■ WHAT YOU HAVE TO DO ■
Word for word and without images, reproduce the listing that follows.

■ GIVEN DATA ■
___

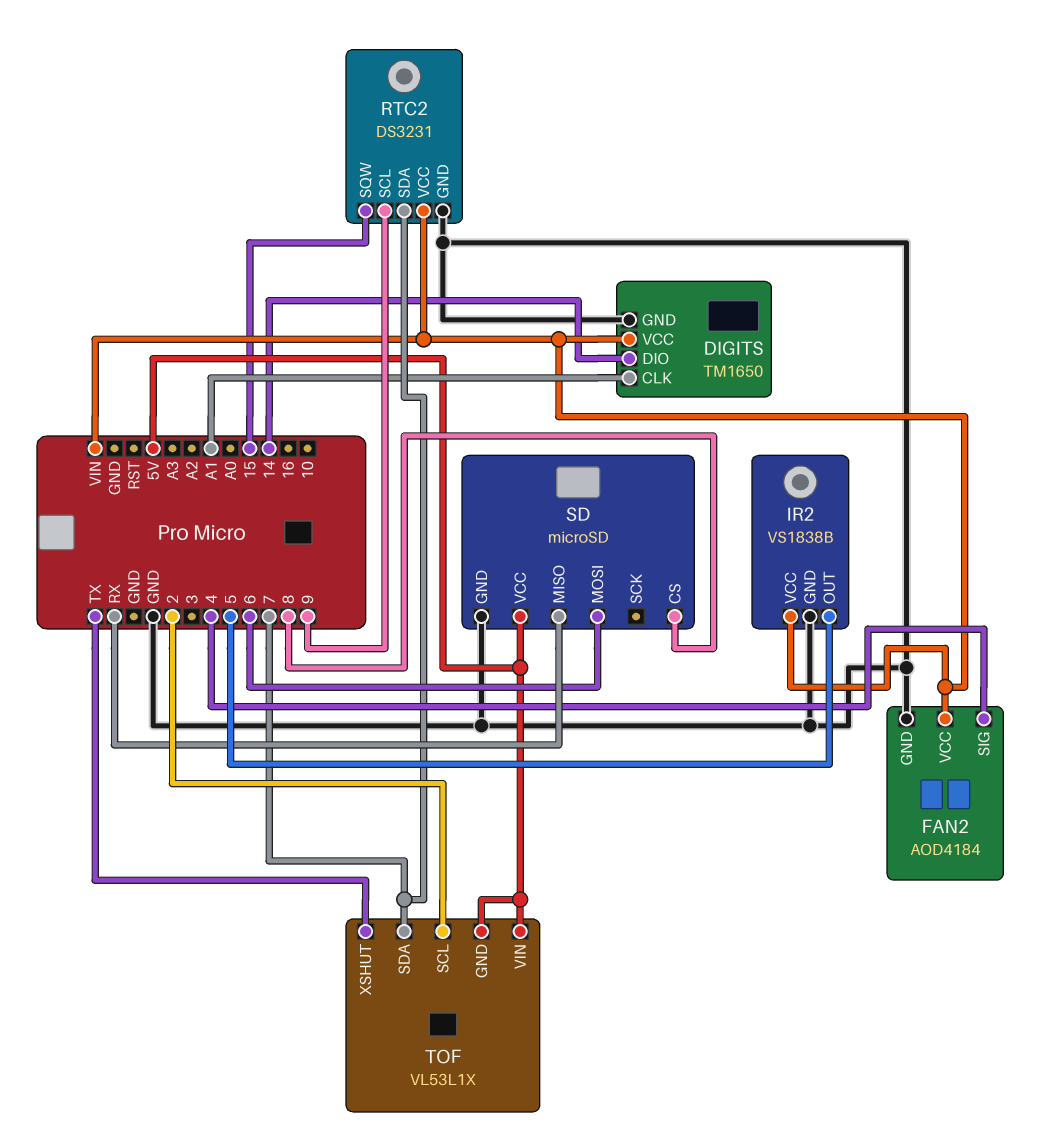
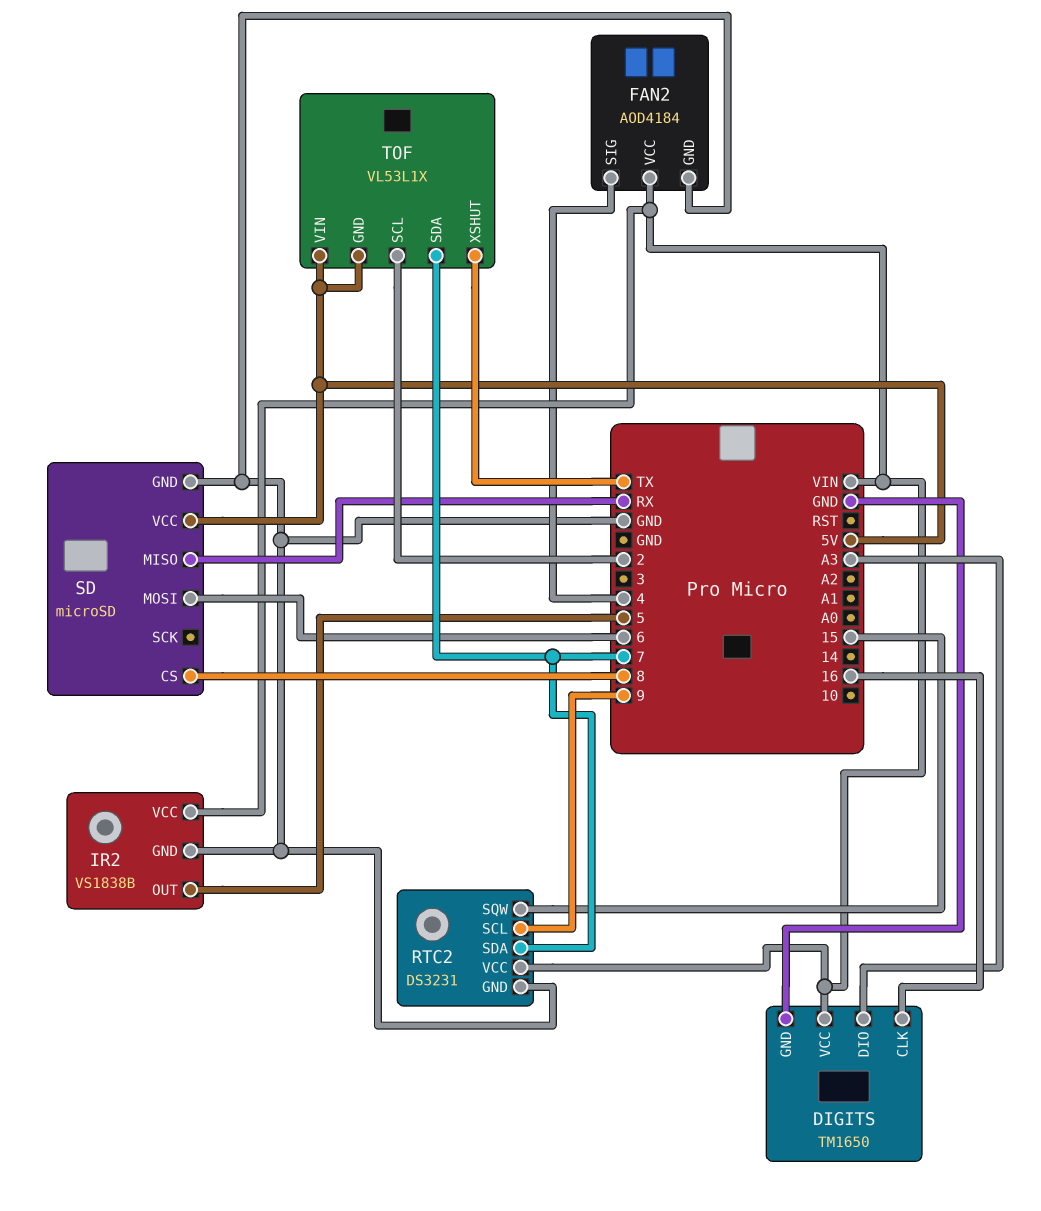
DIGITS pin CLK: A1 -> 16
DIGITS pin DIO: 14 -> A3

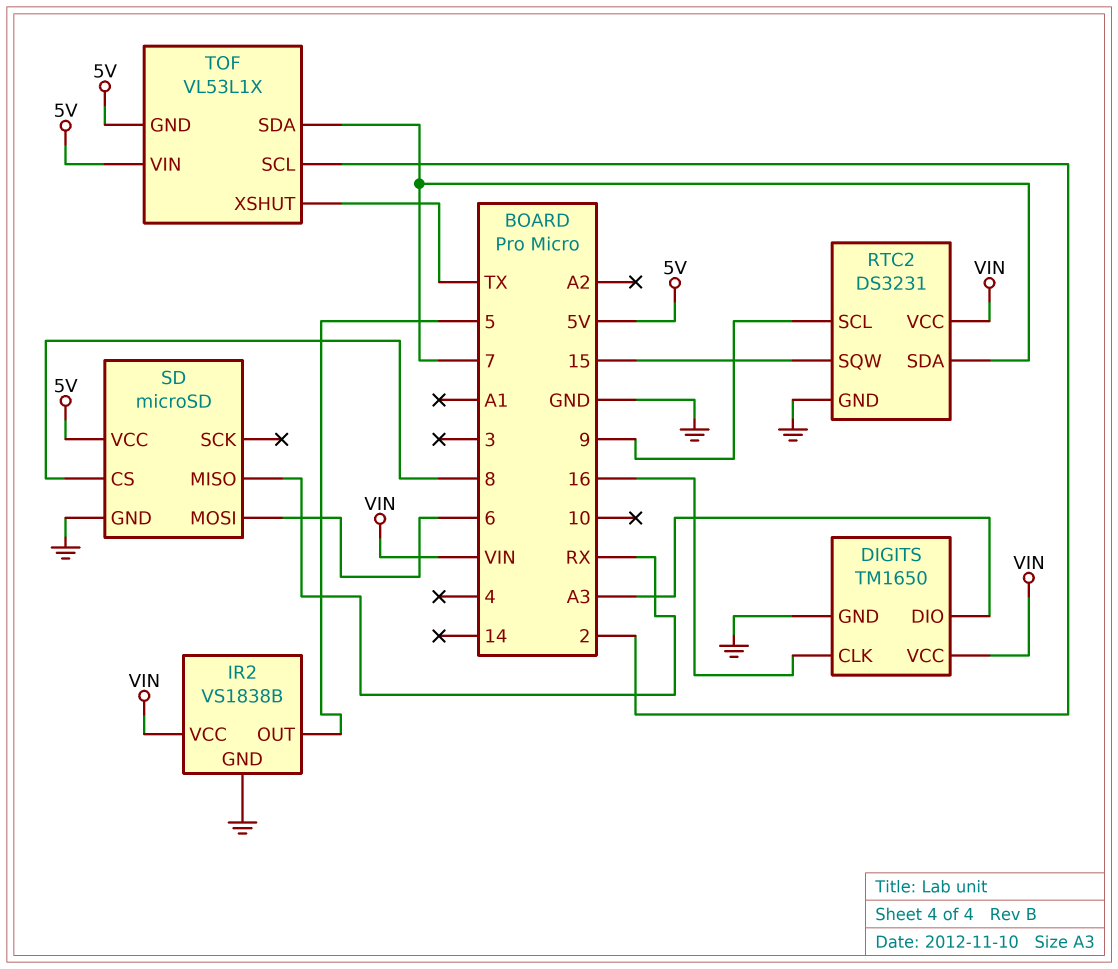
FAN2: AOD4184 -> none
FAN2 pin GND: GND -> none
FAN2 pin SIG: 4 -> none
FAN2 pin VCC: VIN -> none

___

■ WRITTEN REPLY ■
DIGITS pin CLK: A1 -> 16
DIGITS pin DIO: 14 -> A3

FAN2: AOD4184 -> none
FAN2 pin GND: GND -> none
FAN2 pin SIG: 4 -> none
FAN2 pin VCC: VIN -> none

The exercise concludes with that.